Task description => Your answer must be an exact copy of the records below, with every picture left out.

Given data =>
──────────────────────────────
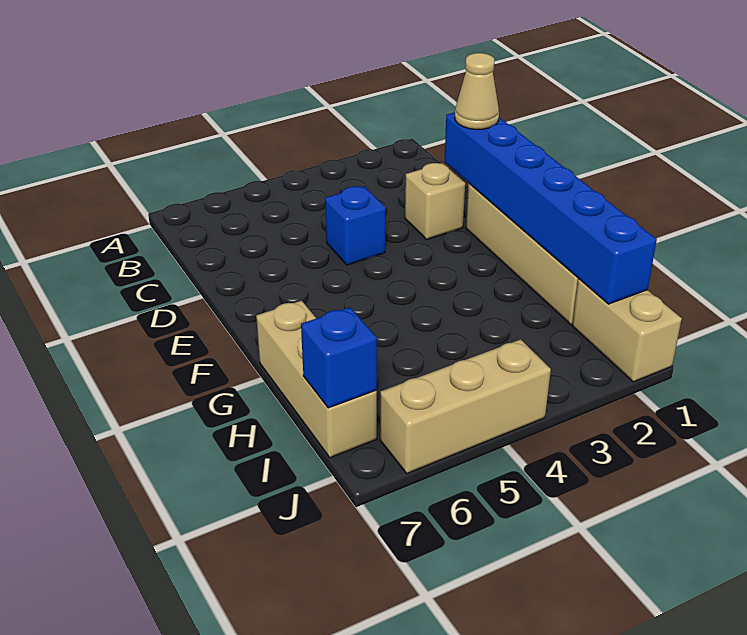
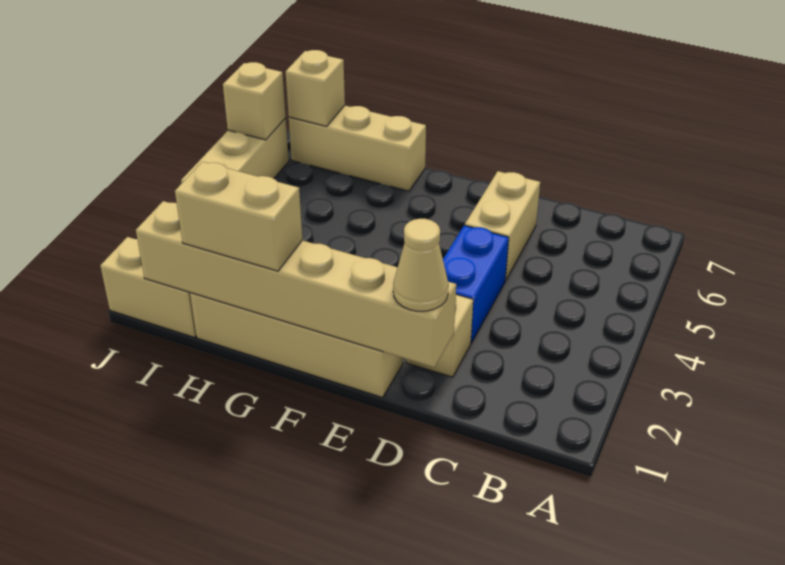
blue brick D1:I1 level 2 -> tan brick D1:I1 level 2
blue brick D4 level 1 -> blue brick D3:D4 level 1
none -> tan brick D5:D6 level 1
none -> tan brick G1:H1 level 3
blue brick I7 level 2 -> tan brick I7 level 2
none -> tan brick J6 level 2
──────────────────────────────
Expected output =>
blue brick D1:I1 level 2 -> tan brick D1:I1 level 2
blue brick D4 level 1 -> blue brick D3:D4 level 1
none -> tan brick D5:D6 level 1
none -> tan brick G1:H1 level 3
blue brick I7 level 2 -> tan brick I7 level 2
none -> tan brick J6 level 2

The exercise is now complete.